** About this exercise **
Which lines in the records below contain the word "MISO"? Report each of them.

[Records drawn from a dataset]
========================

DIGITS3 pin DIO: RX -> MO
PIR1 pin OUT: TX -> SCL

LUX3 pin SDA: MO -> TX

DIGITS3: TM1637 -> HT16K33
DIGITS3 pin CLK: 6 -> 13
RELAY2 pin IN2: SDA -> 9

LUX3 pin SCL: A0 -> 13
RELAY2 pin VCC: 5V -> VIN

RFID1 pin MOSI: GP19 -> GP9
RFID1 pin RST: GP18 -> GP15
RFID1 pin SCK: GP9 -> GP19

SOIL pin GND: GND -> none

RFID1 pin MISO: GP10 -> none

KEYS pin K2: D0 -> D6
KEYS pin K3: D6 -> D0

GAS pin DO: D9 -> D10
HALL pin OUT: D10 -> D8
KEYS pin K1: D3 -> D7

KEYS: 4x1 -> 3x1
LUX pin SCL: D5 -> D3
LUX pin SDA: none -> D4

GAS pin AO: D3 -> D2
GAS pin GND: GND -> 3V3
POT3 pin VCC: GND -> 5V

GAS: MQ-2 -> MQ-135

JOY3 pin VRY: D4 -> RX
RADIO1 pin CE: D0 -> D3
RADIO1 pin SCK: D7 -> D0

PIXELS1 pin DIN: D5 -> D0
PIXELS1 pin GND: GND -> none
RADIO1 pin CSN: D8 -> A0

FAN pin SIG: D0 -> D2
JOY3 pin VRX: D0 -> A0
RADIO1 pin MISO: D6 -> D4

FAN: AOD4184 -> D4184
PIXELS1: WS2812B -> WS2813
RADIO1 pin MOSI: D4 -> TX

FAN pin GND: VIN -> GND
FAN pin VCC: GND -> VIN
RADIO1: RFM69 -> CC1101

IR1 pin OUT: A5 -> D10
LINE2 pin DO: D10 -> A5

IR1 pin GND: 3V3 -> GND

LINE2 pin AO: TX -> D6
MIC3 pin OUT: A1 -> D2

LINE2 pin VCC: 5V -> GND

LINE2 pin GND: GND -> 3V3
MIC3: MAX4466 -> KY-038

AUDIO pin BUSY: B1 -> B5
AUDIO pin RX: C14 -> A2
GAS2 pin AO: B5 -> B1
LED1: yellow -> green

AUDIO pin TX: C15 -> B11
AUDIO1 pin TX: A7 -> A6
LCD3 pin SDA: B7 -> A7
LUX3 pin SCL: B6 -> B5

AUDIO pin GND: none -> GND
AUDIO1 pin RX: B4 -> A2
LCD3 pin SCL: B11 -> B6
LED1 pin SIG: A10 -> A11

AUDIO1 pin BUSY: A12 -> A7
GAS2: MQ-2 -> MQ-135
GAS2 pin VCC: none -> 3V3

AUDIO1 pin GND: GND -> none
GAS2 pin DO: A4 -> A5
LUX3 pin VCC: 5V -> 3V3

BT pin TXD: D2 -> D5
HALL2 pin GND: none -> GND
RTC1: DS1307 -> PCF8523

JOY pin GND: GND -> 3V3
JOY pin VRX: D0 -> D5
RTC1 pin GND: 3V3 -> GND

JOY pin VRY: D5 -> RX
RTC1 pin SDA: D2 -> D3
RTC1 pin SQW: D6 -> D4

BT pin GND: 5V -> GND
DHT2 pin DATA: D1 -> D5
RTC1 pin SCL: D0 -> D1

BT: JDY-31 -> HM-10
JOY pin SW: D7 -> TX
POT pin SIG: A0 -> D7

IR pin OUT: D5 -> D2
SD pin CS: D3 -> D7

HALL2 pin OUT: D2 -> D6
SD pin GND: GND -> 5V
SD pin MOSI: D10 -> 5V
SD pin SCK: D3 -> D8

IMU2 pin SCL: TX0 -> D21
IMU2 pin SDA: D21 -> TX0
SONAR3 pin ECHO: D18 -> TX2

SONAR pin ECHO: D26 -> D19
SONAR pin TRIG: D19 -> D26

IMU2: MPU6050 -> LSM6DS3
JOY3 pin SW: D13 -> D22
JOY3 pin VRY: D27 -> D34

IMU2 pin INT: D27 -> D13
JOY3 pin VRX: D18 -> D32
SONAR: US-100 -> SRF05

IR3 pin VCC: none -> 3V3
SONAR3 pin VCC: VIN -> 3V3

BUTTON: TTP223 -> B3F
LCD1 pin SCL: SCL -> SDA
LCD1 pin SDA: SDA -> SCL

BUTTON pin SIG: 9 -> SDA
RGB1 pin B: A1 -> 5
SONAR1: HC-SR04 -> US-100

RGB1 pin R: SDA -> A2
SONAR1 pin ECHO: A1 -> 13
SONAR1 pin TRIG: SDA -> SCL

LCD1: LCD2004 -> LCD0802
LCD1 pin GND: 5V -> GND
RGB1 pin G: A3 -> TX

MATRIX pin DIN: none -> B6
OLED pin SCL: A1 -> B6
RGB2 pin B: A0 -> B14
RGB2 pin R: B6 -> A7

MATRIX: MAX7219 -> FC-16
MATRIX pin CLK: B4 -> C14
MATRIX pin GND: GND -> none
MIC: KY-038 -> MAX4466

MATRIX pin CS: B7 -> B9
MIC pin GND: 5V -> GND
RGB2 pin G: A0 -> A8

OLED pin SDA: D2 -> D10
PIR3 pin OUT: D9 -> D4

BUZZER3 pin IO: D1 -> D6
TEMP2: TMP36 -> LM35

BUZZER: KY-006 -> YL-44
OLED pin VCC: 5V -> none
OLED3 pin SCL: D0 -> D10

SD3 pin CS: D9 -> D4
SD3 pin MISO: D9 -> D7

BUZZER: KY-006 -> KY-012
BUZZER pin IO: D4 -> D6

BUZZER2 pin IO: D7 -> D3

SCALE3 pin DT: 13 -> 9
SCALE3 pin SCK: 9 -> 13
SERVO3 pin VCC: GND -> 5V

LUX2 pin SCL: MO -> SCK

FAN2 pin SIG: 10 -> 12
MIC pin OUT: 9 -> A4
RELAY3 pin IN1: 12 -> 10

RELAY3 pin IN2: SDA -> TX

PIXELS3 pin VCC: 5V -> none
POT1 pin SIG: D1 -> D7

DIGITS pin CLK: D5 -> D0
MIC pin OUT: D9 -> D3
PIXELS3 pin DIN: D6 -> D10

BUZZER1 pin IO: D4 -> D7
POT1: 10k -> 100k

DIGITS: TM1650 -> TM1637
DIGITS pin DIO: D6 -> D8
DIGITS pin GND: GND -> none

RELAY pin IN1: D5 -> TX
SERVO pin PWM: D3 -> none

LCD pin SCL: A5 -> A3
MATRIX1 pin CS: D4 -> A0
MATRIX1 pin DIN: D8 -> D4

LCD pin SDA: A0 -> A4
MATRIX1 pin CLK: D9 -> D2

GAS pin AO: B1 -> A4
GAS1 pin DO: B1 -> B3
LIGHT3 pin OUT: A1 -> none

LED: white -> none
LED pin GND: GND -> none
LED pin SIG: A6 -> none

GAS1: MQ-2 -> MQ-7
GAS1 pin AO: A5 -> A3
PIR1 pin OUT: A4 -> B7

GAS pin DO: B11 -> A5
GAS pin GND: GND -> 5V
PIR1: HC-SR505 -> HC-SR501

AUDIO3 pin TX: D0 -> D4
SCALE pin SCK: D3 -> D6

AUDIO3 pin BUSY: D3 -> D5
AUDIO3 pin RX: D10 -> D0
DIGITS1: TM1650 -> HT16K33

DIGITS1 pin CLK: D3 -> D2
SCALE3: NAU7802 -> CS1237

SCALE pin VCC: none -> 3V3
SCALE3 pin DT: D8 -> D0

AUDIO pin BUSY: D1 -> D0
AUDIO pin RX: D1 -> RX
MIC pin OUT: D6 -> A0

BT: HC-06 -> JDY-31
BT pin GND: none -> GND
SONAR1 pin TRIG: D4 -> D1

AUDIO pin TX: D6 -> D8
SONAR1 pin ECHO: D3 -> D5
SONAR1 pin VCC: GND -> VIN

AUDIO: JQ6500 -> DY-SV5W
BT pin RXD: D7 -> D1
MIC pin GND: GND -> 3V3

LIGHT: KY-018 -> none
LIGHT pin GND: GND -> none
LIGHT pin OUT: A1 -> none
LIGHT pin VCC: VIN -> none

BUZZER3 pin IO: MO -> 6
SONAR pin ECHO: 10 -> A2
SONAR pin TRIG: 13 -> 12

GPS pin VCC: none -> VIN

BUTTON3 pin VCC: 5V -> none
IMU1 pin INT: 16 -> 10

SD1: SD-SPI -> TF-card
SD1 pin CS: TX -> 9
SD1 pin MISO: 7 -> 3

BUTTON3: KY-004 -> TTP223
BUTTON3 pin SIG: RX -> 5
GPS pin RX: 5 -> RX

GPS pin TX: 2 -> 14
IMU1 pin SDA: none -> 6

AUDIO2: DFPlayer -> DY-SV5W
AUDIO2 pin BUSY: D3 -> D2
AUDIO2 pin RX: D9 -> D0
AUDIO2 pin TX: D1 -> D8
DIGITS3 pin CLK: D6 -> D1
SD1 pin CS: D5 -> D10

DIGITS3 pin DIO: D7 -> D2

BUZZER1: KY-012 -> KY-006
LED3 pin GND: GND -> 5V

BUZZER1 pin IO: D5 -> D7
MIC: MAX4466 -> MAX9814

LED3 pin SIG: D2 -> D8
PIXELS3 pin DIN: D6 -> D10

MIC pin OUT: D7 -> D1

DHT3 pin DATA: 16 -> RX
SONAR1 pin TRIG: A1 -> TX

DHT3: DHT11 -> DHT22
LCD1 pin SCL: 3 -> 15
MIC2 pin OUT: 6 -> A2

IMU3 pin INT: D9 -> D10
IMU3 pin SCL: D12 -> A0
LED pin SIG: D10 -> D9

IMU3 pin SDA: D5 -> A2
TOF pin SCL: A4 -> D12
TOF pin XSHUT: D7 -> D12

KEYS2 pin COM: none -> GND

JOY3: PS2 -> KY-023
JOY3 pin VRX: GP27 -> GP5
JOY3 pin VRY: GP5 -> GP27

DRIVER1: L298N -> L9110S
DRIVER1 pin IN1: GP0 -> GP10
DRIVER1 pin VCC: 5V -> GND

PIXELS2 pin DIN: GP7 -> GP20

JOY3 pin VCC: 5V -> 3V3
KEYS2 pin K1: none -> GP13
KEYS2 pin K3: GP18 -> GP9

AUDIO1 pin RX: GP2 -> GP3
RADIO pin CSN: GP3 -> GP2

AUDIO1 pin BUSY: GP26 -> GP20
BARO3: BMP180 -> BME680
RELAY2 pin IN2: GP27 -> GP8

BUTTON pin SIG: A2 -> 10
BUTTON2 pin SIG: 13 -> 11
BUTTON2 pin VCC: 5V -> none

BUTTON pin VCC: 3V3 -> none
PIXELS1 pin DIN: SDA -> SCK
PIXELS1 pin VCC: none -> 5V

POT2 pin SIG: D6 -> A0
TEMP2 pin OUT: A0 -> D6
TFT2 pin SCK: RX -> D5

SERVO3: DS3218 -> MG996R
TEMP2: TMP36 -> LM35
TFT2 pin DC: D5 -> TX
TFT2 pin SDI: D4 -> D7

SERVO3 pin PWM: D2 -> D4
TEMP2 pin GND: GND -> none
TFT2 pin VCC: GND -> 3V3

========================

** Reply to the task **
RFID1 pin MISO: GP10 -> none
RADIO1 pin MISO: D6 -> D4
SD3 pin MISO: D9 -> D7
SD1 pin MISO: 7 -> 3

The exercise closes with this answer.